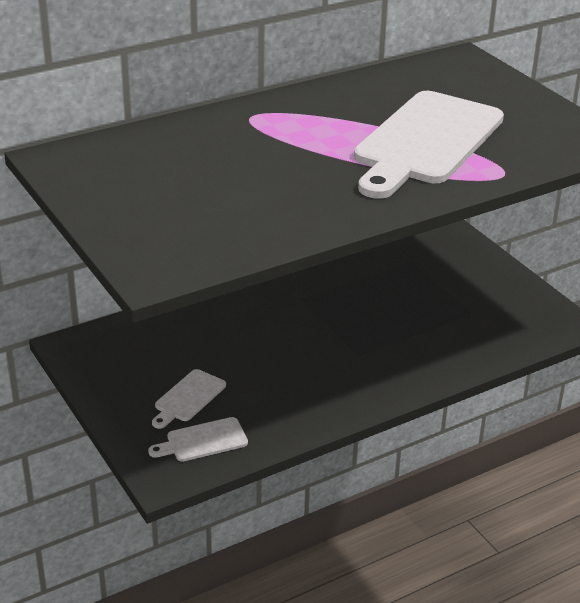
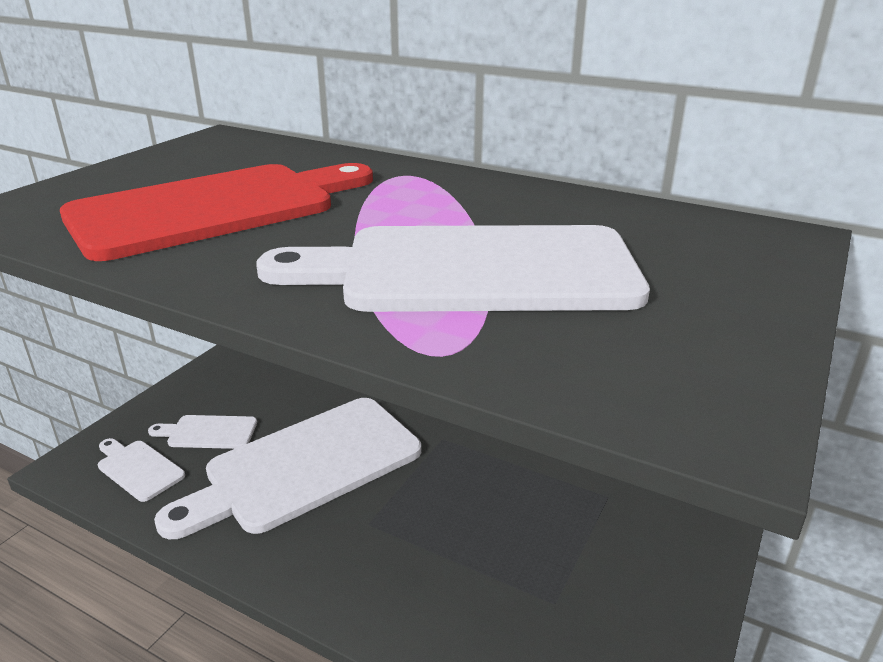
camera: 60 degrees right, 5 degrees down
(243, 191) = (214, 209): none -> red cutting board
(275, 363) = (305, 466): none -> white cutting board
* * *
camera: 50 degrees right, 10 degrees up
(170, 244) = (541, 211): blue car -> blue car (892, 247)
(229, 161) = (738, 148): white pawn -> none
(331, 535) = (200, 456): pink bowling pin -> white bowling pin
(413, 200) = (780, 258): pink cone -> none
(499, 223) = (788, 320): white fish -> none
--
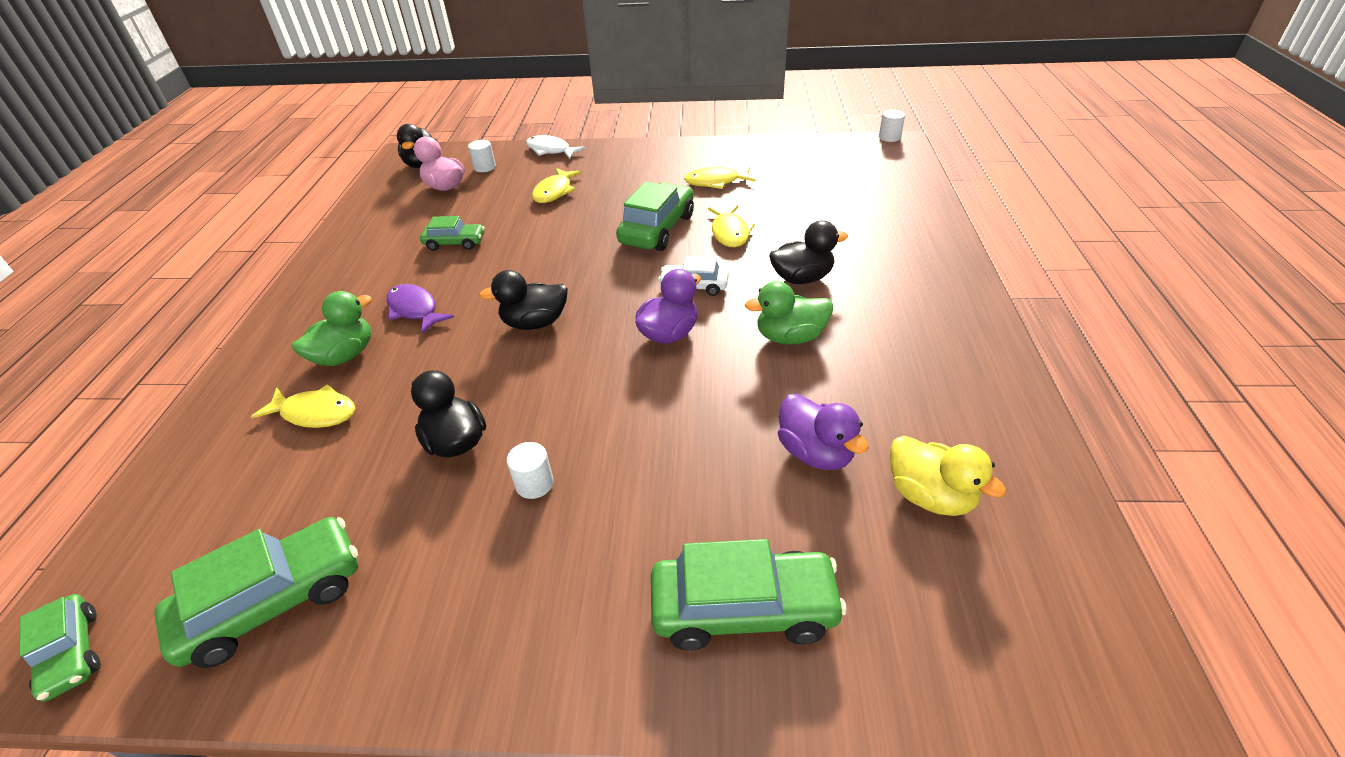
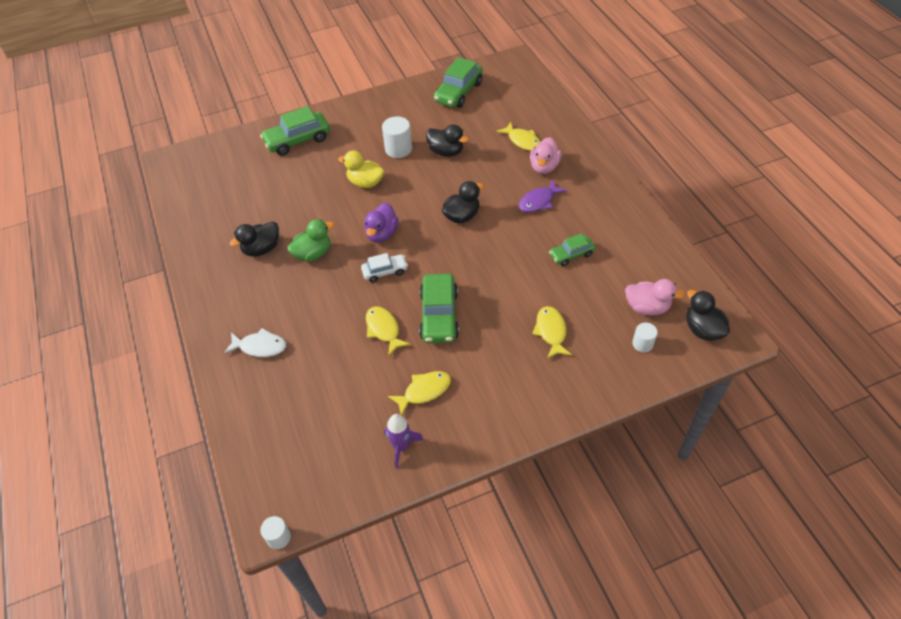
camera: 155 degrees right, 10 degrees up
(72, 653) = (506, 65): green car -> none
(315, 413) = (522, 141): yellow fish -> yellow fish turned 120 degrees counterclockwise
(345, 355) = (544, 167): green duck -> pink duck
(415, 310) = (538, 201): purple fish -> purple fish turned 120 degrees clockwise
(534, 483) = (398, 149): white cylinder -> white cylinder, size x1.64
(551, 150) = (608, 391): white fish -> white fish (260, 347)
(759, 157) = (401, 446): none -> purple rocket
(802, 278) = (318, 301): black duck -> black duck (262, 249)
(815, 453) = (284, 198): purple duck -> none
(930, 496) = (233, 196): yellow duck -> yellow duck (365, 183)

What you have to do: From the records above, give again exactly the lines running from the line with "camera: 60 degrees right, 5 degrees down" to the line with "(275, 363) = (305, 466): none", inclusive.

Written reply:
camera: 60 degrees right, 5 degrees down
(243, 191) = (214, 209): none -> red cutting board
(275, 363) = (305, 466): none -> white cutting board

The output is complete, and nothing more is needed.